■ PROBLEM REQUIREMENTS ■
Below are some entries. Repeat exactly the lines from the one with "zibozux (grey)" through the one with "dark brown pear", and only those.

■ WORKING DATA ■

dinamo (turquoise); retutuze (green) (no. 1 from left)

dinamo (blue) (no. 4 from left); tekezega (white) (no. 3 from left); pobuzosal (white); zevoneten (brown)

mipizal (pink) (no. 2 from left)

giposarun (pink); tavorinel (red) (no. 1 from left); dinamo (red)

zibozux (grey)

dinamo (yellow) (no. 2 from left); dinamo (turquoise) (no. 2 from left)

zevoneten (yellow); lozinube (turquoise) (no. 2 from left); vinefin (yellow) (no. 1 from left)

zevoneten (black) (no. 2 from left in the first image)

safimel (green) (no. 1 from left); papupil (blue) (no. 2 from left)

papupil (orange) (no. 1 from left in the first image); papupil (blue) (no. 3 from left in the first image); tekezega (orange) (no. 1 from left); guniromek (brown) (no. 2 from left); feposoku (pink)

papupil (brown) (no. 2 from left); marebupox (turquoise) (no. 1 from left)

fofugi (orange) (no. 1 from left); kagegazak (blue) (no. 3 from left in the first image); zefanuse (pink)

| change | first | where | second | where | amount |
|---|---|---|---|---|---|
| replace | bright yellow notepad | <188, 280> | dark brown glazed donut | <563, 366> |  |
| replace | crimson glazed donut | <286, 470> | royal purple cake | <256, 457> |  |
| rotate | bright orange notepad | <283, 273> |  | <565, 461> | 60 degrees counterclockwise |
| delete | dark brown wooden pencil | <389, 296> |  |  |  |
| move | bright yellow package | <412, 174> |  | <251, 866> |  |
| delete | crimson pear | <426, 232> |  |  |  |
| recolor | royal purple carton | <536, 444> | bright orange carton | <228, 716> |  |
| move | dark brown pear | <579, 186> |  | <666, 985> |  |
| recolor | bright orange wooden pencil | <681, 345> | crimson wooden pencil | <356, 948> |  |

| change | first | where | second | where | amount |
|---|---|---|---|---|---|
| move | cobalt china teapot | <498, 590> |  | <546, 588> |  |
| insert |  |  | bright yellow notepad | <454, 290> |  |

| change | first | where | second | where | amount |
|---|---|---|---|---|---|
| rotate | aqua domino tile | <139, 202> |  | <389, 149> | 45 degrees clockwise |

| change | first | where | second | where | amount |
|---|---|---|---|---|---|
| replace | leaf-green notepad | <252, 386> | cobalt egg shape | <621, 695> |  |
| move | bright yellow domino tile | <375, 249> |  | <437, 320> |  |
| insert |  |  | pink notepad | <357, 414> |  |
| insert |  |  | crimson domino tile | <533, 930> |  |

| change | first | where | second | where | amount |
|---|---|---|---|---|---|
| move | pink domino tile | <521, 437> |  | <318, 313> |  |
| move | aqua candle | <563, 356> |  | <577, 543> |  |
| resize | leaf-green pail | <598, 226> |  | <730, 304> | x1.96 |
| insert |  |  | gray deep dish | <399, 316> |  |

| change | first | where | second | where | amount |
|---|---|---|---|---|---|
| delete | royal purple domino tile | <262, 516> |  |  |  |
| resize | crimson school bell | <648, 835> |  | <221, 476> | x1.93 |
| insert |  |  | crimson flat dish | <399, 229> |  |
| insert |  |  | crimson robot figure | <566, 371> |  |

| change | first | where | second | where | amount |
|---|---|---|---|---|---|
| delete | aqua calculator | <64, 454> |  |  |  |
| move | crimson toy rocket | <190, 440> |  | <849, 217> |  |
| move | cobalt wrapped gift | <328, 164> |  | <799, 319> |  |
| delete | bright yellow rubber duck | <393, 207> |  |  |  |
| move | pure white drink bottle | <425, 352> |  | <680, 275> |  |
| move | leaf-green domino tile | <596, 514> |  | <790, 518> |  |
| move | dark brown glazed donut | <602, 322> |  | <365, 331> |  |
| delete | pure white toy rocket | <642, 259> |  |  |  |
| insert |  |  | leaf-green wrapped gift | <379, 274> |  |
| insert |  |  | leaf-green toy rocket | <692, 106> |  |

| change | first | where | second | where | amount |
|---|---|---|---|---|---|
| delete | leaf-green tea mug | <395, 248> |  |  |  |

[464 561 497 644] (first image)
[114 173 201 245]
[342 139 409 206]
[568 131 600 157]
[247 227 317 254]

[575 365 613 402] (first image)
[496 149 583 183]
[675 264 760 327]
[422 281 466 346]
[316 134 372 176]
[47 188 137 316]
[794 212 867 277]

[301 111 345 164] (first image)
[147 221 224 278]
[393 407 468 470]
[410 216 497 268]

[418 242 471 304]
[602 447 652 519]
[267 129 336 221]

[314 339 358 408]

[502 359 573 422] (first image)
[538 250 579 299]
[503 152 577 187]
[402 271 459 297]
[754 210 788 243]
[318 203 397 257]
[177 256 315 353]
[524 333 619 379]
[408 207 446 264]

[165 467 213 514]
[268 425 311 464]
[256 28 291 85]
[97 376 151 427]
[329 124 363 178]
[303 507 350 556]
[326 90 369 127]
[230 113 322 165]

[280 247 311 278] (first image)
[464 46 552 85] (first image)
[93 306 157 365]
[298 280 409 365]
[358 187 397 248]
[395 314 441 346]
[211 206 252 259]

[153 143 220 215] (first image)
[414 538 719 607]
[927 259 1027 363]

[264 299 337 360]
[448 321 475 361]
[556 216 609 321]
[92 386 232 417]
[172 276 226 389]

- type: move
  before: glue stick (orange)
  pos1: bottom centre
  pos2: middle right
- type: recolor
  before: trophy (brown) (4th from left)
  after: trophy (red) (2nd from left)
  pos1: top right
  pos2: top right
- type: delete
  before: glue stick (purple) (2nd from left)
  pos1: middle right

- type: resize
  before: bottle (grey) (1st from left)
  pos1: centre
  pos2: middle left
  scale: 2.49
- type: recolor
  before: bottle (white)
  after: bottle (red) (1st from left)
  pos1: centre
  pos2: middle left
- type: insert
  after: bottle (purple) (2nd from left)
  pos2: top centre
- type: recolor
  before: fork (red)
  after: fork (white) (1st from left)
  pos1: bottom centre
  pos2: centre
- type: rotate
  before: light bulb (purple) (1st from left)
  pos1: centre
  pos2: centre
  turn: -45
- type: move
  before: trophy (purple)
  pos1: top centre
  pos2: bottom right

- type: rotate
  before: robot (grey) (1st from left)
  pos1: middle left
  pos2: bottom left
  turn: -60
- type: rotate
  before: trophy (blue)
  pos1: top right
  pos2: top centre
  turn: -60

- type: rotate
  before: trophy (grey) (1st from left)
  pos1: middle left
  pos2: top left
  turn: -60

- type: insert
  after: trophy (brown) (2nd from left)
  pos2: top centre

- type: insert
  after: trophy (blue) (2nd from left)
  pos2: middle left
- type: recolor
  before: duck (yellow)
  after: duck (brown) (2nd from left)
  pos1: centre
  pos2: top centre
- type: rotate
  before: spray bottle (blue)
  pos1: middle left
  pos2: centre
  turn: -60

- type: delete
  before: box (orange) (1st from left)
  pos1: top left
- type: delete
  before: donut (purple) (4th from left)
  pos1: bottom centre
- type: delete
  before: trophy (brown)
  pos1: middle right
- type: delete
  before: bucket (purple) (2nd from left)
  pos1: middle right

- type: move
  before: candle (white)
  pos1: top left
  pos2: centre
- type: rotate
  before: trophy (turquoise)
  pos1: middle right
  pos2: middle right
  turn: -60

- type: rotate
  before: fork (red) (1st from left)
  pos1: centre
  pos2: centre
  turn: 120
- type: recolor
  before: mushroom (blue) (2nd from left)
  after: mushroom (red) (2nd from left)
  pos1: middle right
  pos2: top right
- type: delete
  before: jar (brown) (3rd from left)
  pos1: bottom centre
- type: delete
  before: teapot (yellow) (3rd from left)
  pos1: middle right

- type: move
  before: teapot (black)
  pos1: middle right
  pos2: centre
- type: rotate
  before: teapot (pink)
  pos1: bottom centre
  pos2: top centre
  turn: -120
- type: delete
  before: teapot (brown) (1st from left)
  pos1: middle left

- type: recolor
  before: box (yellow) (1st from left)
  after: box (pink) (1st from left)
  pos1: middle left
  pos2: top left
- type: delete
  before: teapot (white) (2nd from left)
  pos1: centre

■ RESPONSE TO THE EXERCISE ■
zibozux (grey)

dinamo (yellow) (no. 2 from left); dinamo (turquoise) (no. 2 from left)

zevoneten (yellow); lozinube (turquoise) (no. 2 from left); vinefin (yellow) (no. 1 from left)

zevoneten (black) (no. 2 from left in the first image)

safimel (green) (no. 1 from left); papupil (blue) (no. 2 from left)

papupil (orange) (no. 1 from left in the first image); papupil (blue) (no. 3 from left in the first image); tekezega (orange) (no. 1 from left); guniromek (brown) (no. 2 from left); feposoku (pink)

papupil (brown) (no. 2 from left); marebupox (turquoise) (no. 1 from left)

fofugi (orange) (no. 1 from left); kagegazak (blue) (no. 3 from left in the first image); zefanuse (pink)

| change | first | where | second | where | amount |
|---|---|---|---|---|---|
| replace | bright yellow notepad | <188, 280> | dark brown glazed donut | <563, 366> |  |
| replace | crimson glazed donut | <286, 470> | royal purple cake | <256, 457> |  |
| rotate | bright orange notepad | <283, 273> |  | <565, 461> | 60 degrees counterclockwise |
| delete | dark brown wooden pencil | <389, 296> |  |  |  |
| move | bright yellow package | <412, 174> |  | <251, 866> |  |
| delete | crimson pear | <426, 232> |  |  |  |
| recolor | royal purple carton | <536, 444> | bright orange carton | <228, 716> |  |
| move | dark brown pear | <579, 186> |  | <666, 985> |  |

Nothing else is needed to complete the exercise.